▸ **Written problem**
Convert the lines of the listing below, from the line containing "Is red brick" through the end of the listing, into a JSON list of strings with one string per line. Leave out blank lines.

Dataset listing
★ ★ ★ ★ ★ ★ ★

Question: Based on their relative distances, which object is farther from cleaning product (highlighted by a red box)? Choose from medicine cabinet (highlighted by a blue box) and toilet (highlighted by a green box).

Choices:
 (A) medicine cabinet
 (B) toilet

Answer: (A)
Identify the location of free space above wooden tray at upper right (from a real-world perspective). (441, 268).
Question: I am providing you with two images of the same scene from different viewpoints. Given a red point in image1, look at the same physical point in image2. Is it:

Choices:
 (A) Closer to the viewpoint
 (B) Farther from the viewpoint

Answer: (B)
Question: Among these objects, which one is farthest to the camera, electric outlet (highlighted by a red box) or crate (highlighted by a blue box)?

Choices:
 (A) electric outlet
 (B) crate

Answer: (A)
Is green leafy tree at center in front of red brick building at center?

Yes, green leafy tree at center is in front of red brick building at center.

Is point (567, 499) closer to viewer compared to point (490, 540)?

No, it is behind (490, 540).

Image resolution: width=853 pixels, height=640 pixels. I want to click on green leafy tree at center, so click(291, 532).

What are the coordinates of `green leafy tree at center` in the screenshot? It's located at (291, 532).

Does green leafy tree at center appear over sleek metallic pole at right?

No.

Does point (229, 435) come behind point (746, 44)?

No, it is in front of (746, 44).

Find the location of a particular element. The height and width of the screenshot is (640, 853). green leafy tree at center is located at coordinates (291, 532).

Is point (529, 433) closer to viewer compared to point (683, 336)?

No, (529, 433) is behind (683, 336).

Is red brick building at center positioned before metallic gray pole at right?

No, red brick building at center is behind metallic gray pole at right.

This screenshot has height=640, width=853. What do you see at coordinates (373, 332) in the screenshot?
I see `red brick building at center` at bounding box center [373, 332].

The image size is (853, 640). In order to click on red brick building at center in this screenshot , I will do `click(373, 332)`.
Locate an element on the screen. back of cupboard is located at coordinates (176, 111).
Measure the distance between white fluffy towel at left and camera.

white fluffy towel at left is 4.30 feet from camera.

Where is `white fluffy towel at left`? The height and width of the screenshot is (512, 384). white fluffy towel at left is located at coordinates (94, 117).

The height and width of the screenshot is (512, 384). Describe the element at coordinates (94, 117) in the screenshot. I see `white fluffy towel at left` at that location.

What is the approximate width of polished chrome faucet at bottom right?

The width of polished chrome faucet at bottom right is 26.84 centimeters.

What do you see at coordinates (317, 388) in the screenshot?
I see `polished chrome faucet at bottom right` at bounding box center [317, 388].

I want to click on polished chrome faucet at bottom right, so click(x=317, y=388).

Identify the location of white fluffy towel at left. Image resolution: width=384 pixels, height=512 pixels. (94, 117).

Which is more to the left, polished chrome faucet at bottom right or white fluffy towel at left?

★ ★ ★ ★ ★ ★ ★

▸ **Written answer**
[
  "Is red brick building at center positioned before metallic gray pole at right?",
  "No, red brick building at center is behind metallic gray pole at right.",
  "This screenshot has height=640, width=853. What do you see at coordinates (373, 332) in the screenshot?",
  "I see `red brick building at center` at bounding box center [373, 332].",
  "The image size is (853, 640). In order to click on red brick building at center in this screenshot , I will do `click(373, 332)`.",
  "Locate an element on the screen. back of cupboard is located at coordinates (176, 111).",
  "Measure the distance between white fluffy towel at left and camera.",
  "white fluffy towel at left is 4.30 feet from camera.",
  "Where is `white fluffy towel at left`? The height and width of the screenshot is (512, 384). white fluffy towel at left is located at coordinates (94, 117).",
  "The height and width of the screenshot is (512, 384). Describe the element at coordinates (94, 117) in the screenshot. I see `white fluffy towel at left` at that location.",
  "What is the approximate width of polished chrome faucet at bottom right?",
  "The width of polished chrome faucet at bottom right is 26.84 centimeters.",
  "What do you see at coordinates (317, 388) in the screenshot?",
  "I see `polished chrome faucet at bottom right` at bounding box center [317, 388].",
  "I want to click on polished chrome faucet at bottom right, so click(x=317, y=388).",
  "Identify the location of white fluffy towel at left. Image resolution: width=384 pixels, height=512 pixels. (94, 117).",
  "Which is more to the left, polished chrome faucet at bottom right or white fluffy towel at left?"
]